++++ INPUT DATA ++++

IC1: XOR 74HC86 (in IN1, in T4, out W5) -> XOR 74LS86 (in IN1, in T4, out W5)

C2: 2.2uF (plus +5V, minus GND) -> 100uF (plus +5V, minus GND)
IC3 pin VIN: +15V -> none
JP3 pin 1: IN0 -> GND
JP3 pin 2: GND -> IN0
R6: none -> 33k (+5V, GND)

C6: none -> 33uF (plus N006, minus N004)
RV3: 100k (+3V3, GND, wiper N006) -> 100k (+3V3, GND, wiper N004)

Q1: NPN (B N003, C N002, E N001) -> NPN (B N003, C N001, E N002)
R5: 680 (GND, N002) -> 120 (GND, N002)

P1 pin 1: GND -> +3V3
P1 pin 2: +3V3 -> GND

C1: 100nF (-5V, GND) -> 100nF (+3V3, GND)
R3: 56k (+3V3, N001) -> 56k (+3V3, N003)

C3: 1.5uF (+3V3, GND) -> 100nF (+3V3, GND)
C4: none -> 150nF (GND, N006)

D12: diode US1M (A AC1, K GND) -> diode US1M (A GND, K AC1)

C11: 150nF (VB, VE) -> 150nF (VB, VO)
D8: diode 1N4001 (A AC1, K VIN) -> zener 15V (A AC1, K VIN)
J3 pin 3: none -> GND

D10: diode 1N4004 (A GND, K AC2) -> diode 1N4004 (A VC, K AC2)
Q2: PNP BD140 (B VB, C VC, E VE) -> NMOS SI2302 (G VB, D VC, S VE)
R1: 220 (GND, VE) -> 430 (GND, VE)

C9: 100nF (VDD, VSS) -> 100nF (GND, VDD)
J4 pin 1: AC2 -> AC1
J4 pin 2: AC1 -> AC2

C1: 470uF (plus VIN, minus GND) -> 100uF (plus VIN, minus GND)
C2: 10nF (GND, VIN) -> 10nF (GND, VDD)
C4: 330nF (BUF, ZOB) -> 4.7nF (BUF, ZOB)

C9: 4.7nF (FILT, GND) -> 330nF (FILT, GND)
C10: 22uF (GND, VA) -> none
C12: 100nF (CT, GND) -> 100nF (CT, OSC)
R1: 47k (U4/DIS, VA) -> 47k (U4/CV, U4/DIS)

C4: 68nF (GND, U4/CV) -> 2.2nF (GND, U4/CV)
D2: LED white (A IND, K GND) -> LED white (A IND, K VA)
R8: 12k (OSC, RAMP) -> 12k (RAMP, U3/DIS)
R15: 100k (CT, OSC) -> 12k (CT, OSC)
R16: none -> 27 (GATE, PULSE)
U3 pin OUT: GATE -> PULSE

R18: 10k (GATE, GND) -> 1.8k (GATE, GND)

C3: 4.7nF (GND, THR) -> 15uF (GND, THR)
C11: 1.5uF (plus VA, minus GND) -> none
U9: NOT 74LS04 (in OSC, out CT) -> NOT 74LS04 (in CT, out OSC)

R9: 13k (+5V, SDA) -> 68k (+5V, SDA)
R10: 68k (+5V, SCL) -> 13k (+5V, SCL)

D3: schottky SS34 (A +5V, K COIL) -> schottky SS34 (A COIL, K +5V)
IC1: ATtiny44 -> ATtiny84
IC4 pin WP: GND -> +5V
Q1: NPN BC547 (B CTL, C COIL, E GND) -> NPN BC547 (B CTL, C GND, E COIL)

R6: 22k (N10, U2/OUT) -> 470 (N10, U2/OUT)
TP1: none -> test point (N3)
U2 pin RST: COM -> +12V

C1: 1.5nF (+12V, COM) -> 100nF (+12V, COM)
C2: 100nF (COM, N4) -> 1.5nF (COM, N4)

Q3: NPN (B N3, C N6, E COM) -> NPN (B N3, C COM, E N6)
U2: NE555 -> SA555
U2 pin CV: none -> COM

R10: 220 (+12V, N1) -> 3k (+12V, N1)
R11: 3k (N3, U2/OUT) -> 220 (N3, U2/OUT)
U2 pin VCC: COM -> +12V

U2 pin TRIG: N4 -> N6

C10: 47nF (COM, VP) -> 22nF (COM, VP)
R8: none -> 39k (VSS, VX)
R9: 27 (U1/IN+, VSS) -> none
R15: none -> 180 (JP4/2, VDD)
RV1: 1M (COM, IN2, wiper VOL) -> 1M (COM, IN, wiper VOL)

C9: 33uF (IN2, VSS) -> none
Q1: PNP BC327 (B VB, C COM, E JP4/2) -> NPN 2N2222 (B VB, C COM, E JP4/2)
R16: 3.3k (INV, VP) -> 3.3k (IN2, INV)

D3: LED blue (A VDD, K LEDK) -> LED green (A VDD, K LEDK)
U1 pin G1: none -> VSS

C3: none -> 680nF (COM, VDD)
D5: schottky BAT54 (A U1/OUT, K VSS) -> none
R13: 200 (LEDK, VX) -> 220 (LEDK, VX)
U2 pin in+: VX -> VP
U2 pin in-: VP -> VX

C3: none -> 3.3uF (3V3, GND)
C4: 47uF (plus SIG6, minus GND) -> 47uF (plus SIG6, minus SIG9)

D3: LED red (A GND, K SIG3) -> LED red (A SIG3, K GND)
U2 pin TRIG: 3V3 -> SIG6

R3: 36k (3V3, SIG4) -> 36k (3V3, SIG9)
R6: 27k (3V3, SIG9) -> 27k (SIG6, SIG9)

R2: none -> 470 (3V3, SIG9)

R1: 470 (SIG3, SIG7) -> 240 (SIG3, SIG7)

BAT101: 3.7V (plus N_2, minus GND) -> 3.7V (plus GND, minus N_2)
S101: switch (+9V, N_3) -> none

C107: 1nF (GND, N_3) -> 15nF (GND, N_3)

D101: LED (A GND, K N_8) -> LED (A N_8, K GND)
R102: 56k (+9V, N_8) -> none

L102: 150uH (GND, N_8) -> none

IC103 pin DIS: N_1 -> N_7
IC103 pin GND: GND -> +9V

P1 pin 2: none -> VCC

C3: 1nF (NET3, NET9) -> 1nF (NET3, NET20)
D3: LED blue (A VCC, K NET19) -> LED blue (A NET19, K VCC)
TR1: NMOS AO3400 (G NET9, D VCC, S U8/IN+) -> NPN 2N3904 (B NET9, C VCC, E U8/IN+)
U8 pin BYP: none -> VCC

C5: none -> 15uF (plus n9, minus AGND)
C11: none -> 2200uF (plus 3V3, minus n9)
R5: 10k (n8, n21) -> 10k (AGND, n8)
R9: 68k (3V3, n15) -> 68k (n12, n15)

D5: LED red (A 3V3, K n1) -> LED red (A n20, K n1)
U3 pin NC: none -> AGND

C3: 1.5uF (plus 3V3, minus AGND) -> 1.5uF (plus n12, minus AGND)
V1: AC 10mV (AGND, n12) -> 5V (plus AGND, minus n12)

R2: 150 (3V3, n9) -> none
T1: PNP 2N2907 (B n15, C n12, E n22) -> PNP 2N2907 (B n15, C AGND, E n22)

++++

TASK STATEMENT: From the first entry above to the last, repeat everything exactly.

THE ANSWER:
IC1: XOR 74HC86 (in IN1, in T4, out W5) -> XOR 74LS86 (in IN1, in T4, out W5)

C2: 2.2uF (plus +5V, minus GND) -> 100uF (plus +5V, minus GND)
IC3 pin VIN: +15V -> none
JP3 pin 1: IN0 -> GND
JP3 pin 2: GND -> IN0
R6: none -> 33k (+5V, GND)

C6: none -> 33uF (plus N006, minus N004)
RV3: 100k (+3V3, GND, wiper N006) -> 100k (+3V3, GND, wiper N004)

Q1: NPN (B N003, C N002, E N001) -> NPN (B N003, C N001, E N002)
R5: 680 (GND, N002) -> 120 (GND, N002)

P1 pin 1: GND -> +3V3
P1 pin 2: +3V3 -> GND

C1: 100nF (-5V, GND) -> 100nF (+3V3, GND)
R3: 56k (+3V3, N001) -> 56k (+3V3, N003)

C3: 1.5uF (+3V3, GND) -> 100nF (+3V3, GND)
C4: none -> 150nF (GND, N006)

D12: diode US1M (A AC1, K GND) -> diode US1M (A GND, K AC1)

C11: 150nF (VB, VE) -> 150nF (VB, VO)
D8: diode 1N4001 (A AC1, K VIN) -> zener 15V (A AC1, K VIN)
J3 pin 3: none -> GND

D10: diode 1N4004 (A GND, K AC2) -> diode 1N4004 (A VC, K AC2)
Q2: PNP BD140 (B VB, C VC, E VE) -> NMOS SI2302 (G VB, D VC, S VE)
R1: 220 (GND, VE) -> 430 (GND, VE)

C9: 100nF (VDD, VSS) -> 100nF (GND, VDD)
J4 pin 1: AC2 -> AC1
J4 pin 2: AC1 -> AC2

C1: 470uF (plus VIN, minus GND) -> 100uF (plus VIN, minus GND)
C2: 10nF (GND, VIN) -> 10nF (GND, VDD)
C4: 330nF (BUF, ZOB) -> 4.7nF (BUF, ZOB)

C9: 4.7nF (FILT, GND) -> 330nF (FILT, GND)
C10: 22uF (GND, VA) -> none
C12: 100nF (CT, GND) -> 100nF (CT, OSC)
R1: 47k (U4/DIS, VA) -> 47k (U4/CV, U4/DIS)

C4: 68nF (GND, U4/CV) -> 2.2nF (GND, U4/CV)
D2: LED white (A IND, K GND) -> LED white (A IND, K VA)
R8: 12k (OSC, RAMP) -> 12k (RAMP, U3/DIS)
R15: 100k (CT, OSC) -> 12k (CT, OSC)
R16: none -> 27 (GATE, PULSE)
U3 pin OUT: GATE -> PULSE

R18: 10k (GATE, GND) -> 1.8k (GATE, GND)

C3: 4.7nF (GND, THR) -> 15uF (GND, THR)
C11: 1.5uF (plus VA, minus GND) -> none
U9: NOT 74LS04 (in OSC, out CT) -> NOT 74LS04 (in CT, out OSC)

R9: 13k (+5V, SDA) -> 68k (+5V, SDA)
R10: 68k (+5V, SCL) -> 13k (+5V, SCL)

D3: schottky SS34 (A +5V, K COIL) -> schottky SS34 (A COIL, K +5V)
IC1: ATtiny44 -> ATtiny84
IC4 pin WP: GND -> +5V
Q1: NPN BC547 (B CTL, C COIL, E GND) -> NPN BC547 (B CTL, C GND, E COIL)

R6: 22k (N10, U2/OUT) -> 470 (N10, U2/OUT)
TP1: none -> test point (N3)
U2 pin RST: COM -> +12V

C1: 1.5nF (+12V, COM) -> 100nF (+12V, COM)
C2: 100nF (COM, N4) -> 1.5nF (COM, N4)

Q3: NPN (B N3, C N6, E COM) -> NPN (B N3, C COM, E N6)
U2: NE555 -> SA555
U2 pin CV: none -> COM

R10: 220 (+12V, N1) -> 3k (+12V, N1)
R11: 3k (N3, U2/OUT) -> 220 (N3, U2/OUT)
U2 pin VCC: COM -> +12V

U2 pin TRIG: N4 -> N6

C10: 47nF (COM, VP) -> 22nF (COM, VP)
R8: none -> 39k (VSS, VX)
R9: 27 (U1/IN+, VSS) -> none
R15: none -> 180 (JP4/2, VDD)
RV1: 1M (COM, IN2, wiper VOL) -> 1M (COM, IN, wiper VOL)

C9: 33uF (IN2, VSS) -> none
Q1: PNP BC327 (B VB, C COM, E JP4/2) -> NPN 2N2222 (B VB, C COM, E JP4/2)
R16: 3.3k (INV, VP) -> 3.3k (IN2, INV)

D3: LED blue (A VDD, K LEDK) -> LED green (A VDD, K LEDK)
U1 pin G1: none -> VSS

C3: none -> 680nF (COM, VDD)
D5: schottky BAT54 (A U1/OUT, K VSS) -> none
R13: 200 (LEDK, VX) -> 220 (LEDK, VX)
U2 pin in+: VX -> VP
U2 pin in-: VP -> VX

C3: none -> 3.3uF (3V3, GND)
C4: 47uF (plus SIG6, minus GND) -> 47uF (plus SIG6, minus SIG9)

D3: LED red (A GND, K SIG3) -> LED red (A SIG3, K GND)
U2 pin TRIG: 3V3 -> SIG6

R3: 36k (3V3, SIG4) -> 36k (3V3, SIG9)
R6: 27k (3V3, SIG9) -> 27k (SIG6, SIG9)

R2: none -> 470 (3V3, SIG9)

R1: 470 (SIG3, SIG7) -> 240 (SIG3, SIG7)

BAT101: 3.7V (plus N_2, minus GND) -> 3.7V (plus GND, minus N_2)
S101: switch (+9V, N_3) -> none

C107: 1nF (GND, N_3) -> 15nF (GND, N_3)

D101: LED (A GND, K N_8) -> LED (A N_8, K GND)
R102: 56k (+9V, N_8) -> none

L102: 150uH (GND, N_8) -> none

IC103 pin DIS: N_1 -> N_7
IC103 pin GND: GND -> +9V

P1 pin 2: none -> VCC

C3: 1nF (NET3, NET9) -> 1nF (NET3, NET20)
D3: LED blue (A VCC, K NET19) -> LED blue (A NET19, K VCC)
TR1: NMOS AO3400 (G NET9, D VCC, S U8/IN+) -> NPN 2N3904 (B NET9, C VCC, E U8/IN+)
U8 pin BYP: none -> VCC

C5: none -> 15uF (plus n9, minus AGND)
C11: none -> 2200uF (plus 3V3, minus n9)
R5: 10k (n8, n21) -> 10k (AGND, n8)
R9: 68k (3V3, n15) -> 68k (n12, n15)

D5: LED red (A 3V3, K n1) -> LED red (A n20, K n1)
U3 pin NC: none -> AGND

C3: 1.5uF (plus 3V3, minus AGND) -> 1.5uF (plus n12, minus AGND)
V1: AC 10mV (AGND, n12) -> 5V (plus AGND, minus n12)

R2: 150 (3V3, n9) -> none
T1: PNP 2N2907 (B n15, C n12, E n22) -> PNP 2N2907 (B n15, C AGND, E n22)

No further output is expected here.